EXERCISE OBJECTIVE:
Once the line with "none -> brown 2x2 round brick [557,139,648,240]" is found in the entries below, repeat it and each following line exactly, up to and including the line with "none -> pink 1x3 brick [544,585,690,698]". Add no other lines.

PROVIDED DATA:
+++

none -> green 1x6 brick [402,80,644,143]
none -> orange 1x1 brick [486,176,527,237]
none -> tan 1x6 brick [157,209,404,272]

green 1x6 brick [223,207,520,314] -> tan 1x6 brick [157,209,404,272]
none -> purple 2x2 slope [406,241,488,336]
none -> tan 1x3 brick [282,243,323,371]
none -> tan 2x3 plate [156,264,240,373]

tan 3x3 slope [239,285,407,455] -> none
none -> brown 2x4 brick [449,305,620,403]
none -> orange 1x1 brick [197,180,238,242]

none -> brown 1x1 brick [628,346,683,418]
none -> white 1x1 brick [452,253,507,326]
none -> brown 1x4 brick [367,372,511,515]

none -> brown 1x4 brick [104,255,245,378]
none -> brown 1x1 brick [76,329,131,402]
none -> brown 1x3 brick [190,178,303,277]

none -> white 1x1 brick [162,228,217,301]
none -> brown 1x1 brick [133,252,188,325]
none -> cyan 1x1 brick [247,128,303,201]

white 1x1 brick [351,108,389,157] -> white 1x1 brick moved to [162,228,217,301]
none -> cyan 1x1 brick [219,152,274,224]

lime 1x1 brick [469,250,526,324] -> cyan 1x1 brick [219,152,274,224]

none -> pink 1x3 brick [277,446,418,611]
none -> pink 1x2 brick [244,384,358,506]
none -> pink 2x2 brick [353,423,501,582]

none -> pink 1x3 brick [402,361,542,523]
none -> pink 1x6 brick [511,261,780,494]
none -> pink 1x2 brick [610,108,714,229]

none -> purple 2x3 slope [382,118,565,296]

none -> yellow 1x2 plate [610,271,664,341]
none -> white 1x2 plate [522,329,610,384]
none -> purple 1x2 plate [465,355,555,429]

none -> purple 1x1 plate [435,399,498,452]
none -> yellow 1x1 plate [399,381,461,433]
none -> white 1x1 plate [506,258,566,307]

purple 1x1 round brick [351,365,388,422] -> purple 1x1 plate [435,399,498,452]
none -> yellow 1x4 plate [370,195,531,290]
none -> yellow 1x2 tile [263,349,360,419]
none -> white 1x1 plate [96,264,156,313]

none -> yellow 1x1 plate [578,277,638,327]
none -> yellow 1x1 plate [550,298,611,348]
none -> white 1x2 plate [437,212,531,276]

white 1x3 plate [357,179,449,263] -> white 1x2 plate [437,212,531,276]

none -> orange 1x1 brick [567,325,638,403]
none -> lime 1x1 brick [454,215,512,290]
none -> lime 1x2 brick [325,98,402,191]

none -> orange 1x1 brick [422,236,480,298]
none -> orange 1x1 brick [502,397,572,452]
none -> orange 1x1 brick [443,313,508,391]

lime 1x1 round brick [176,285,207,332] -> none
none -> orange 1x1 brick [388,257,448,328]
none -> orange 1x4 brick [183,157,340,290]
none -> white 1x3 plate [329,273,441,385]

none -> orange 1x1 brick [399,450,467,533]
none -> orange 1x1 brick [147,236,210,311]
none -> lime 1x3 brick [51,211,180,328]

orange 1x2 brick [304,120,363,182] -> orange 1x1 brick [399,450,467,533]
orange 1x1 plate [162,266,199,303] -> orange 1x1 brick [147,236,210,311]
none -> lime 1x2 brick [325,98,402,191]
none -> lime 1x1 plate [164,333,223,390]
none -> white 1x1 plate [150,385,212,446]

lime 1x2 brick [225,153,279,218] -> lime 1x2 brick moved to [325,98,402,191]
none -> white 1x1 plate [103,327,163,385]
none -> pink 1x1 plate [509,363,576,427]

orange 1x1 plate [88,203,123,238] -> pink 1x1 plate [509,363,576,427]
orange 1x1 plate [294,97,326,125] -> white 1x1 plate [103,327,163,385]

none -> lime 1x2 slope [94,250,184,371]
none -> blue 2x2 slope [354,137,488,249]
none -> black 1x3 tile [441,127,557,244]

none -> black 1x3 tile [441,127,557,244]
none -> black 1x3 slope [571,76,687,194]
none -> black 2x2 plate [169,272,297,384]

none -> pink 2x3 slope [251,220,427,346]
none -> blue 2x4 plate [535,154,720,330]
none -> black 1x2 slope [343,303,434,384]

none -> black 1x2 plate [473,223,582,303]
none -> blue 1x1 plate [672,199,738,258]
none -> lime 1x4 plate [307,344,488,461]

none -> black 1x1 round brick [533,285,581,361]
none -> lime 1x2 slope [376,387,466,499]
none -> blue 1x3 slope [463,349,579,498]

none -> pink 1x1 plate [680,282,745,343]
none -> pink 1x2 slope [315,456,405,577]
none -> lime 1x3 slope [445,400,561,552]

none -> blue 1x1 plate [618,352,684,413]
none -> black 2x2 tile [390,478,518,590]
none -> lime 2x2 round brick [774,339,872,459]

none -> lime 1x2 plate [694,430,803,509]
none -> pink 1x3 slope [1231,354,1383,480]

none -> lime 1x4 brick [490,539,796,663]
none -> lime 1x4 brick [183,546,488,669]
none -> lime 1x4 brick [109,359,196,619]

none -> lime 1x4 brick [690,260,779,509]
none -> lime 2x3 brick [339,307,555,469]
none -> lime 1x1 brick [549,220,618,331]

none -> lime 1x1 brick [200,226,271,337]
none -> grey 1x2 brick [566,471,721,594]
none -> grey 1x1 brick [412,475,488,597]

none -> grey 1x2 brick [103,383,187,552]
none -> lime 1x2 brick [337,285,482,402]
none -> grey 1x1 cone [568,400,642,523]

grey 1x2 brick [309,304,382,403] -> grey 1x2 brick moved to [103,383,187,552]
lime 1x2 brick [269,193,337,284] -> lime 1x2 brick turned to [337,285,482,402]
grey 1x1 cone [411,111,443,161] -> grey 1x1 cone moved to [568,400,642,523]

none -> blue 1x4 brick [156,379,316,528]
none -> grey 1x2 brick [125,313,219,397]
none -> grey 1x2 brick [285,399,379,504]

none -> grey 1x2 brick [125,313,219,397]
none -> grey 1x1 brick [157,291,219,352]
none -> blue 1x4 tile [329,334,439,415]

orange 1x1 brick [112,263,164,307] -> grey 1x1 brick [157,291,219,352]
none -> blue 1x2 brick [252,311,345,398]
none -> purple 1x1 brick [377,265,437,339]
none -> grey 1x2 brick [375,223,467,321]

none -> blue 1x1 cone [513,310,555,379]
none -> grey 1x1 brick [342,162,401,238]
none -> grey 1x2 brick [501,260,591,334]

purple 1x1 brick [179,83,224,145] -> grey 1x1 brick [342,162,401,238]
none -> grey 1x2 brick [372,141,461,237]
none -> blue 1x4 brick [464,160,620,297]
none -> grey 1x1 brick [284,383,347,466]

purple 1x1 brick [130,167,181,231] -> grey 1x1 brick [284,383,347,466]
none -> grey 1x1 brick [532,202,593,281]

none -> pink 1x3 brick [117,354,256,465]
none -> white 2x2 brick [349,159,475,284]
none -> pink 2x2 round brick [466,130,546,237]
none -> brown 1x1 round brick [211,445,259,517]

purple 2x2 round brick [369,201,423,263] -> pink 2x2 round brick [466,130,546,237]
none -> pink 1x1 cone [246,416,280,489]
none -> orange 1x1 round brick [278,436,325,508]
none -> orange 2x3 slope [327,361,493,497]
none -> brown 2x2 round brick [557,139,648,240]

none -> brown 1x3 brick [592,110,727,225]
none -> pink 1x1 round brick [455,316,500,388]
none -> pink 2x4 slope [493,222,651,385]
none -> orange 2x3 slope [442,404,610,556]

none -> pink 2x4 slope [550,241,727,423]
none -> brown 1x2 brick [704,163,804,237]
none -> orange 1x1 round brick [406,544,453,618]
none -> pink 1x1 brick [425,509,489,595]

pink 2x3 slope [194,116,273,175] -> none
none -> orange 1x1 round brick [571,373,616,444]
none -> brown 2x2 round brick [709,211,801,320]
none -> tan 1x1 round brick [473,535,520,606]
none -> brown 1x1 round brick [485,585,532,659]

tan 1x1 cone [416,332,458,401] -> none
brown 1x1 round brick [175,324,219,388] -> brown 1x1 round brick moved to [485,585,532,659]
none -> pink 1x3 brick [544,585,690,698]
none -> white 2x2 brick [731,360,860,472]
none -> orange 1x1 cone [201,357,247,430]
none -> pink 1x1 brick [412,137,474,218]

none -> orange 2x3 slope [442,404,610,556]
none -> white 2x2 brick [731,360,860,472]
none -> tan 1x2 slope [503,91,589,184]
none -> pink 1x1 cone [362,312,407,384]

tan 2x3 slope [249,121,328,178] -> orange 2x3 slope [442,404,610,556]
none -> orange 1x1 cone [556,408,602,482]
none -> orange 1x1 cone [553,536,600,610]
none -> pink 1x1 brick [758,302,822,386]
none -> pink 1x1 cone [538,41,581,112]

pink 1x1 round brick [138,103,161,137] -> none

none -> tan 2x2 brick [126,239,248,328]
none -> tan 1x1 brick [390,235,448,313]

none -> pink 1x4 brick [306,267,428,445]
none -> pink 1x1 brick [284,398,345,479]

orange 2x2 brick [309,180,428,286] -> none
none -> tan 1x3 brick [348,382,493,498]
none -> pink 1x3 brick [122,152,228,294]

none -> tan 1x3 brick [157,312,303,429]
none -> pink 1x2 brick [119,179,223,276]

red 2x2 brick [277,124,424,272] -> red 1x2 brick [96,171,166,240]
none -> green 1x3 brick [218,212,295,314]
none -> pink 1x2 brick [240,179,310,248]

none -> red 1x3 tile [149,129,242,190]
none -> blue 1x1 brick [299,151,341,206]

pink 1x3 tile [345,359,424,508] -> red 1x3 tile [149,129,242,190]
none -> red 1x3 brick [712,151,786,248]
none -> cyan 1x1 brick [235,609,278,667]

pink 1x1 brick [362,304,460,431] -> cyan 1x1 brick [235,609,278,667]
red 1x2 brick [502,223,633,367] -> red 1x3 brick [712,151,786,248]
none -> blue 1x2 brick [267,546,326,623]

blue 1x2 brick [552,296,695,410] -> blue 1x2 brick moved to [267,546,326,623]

+++

ANSWER SPACE:
none -> brown 2x2 round brick [557,139,648,240]

none -> brown 1x3 brick [592,110,727,225]
none -> pink 1x1 round brick [455,316,500,388]
none -> pink 2x4 slope [493,222,651,385]
none -> orange 2x3 slope [442,404,610,556]

none -> pink 2x4 slope [550,241,727,423]
none -> brown 1x2 brick [704,163,804,237]
none -> orange 1x1 round brick [406,544,453,618]
none -> pink 1x1 brick [425,509,489,595]

pink 2x3 slope [194,116,273,175] -> none
none -> orange 1x1 round brick [571,373,616,444]
none -> brown 2x2 round brick [709,211,801,320]
none -> tan 1x1 round brick [473,535,520,606]
none -> brown 1x1 round brick [485,585,532,659]

tan 1x1 cone [416,332,458,401] -> none
brown 1x1 round brick [175,324,219,388] -> brown 1x1 round brick moved to [485,585,532,659]
none -> pink 1x3 brick [544,585,690,698]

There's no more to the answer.